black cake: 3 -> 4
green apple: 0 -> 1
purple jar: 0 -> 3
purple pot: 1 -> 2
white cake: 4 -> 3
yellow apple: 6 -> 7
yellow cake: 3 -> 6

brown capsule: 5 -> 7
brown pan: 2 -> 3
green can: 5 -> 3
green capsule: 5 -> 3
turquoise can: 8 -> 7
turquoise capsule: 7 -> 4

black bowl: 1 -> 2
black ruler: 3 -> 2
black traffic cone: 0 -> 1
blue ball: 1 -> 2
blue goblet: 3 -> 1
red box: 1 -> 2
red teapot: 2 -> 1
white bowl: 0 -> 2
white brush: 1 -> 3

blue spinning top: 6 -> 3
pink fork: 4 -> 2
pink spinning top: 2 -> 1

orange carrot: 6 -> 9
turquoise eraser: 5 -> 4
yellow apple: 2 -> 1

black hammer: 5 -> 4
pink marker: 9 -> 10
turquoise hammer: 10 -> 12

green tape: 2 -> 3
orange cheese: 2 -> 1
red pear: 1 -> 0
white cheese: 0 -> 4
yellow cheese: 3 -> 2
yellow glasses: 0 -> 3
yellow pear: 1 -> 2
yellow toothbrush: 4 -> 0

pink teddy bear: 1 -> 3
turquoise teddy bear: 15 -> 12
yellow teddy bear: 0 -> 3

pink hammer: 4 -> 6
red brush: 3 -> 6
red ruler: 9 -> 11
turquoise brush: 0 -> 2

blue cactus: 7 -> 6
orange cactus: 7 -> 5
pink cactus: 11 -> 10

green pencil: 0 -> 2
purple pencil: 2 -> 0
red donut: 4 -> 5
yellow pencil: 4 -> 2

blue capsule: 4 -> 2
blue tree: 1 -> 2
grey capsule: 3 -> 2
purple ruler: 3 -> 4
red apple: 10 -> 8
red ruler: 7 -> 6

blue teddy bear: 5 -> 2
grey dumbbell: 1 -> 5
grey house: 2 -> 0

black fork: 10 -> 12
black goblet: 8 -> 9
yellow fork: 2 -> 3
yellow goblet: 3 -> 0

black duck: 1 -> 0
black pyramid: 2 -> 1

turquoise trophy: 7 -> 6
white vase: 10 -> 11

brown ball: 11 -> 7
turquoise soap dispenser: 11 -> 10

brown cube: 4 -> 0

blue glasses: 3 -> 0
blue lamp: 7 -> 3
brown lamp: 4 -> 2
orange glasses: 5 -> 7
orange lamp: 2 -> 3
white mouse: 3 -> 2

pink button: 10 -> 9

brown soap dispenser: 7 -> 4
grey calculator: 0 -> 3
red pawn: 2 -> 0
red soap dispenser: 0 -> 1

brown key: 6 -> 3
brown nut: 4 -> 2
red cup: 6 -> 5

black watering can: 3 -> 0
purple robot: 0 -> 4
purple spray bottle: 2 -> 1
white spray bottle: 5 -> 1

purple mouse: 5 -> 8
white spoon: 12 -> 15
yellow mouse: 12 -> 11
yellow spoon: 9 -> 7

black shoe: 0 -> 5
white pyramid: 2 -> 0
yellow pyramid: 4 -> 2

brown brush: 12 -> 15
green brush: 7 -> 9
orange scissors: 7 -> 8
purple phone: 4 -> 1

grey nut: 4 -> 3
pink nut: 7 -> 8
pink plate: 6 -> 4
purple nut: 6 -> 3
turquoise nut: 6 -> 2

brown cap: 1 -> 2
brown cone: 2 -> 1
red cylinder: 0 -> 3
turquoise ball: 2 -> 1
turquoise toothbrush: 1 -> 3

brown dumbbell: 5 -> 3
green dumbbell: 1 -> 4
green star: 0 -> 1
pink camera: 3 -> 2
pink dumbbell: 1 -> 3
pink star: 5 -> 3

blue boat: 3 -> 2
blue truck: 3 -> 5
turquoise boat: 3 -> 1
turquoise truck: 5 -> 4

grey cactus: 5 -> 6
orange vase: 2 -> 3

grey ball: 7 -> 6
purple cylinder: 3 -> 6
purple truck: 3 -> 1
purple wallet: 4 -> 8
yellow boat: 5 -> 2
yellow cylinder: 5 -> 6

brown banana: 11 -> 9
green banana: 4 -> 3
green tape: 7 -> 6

■ ■ ■

What is being asked: Set down again, word for word, the stretch of records from the line with "red ruler: 9 -> 11" to the line with "white pyramid: 2 -> 0", both of those lines included.

Answer to this task:
red ruler: 9 -> 11
turquoise brush: 0 -> 2

blue cactus: 7 -> 6
orange cactus: 7 -> 5
pink cactus: 11 -> 10

green pencil: 0 -> 2
purple pencil: 2 -> 0
red donut: 4 -> 5
yellow pencil: 4 -> 2

blue capsule: 4 -> 2
blue tree: 1 -> 2
grey capsule: 3 -> 2
purple ruler: 3 -> 4
red apple: 10 -> 8
red ruler: 7 -> 6

blue teddy bear: 5 -> 2
grey dumbbell: 1 -> 5
grey house: 2 -> 0

black fork: 10 -> 12
black goblet: 8 -> 9
yellow fork: 2 -> 3
yellow goblet: 3 -> 0

black duck: 1 -> 0
black pyramid: 2 -> 1

turquoise trophy: 7 -> 6
white vase: 10 -> 11

brown ball: 11 -> 7
turquoise soap dispenser: 11 -> 10

brown cube: 4 -> 0

blue glasses: 3 -> 0
blue lamp: 7 -> 3
brown lamp: 4 -> 2
orange glasses: 5 -> 7
orange lamp: 2 -> 3
white mouse: 3 -> 2

pink button: 10 -> 9

brown soap dispenser: 7 -> 4
grey calculator: 0 -> 3
red pawn: 2 -> 0
red soap dispenser: 0 -> 1

brown key: 6 -> 3
brown nut: 4 -> 2
red cup: 6 -> 5

black watering can: 3 -> 0
purple robot: 0 -> 4
purple spray bottle: 2 -> 1
white spray bottle: 5 -> 1

purple mouse: 5 -> 8
white spoon: 12 -> 15
yellow mouse: 12 -> 11
yellow spoon: 9 -> 7

black shoe: 0 -> 5
white pyramid: 2 -> 0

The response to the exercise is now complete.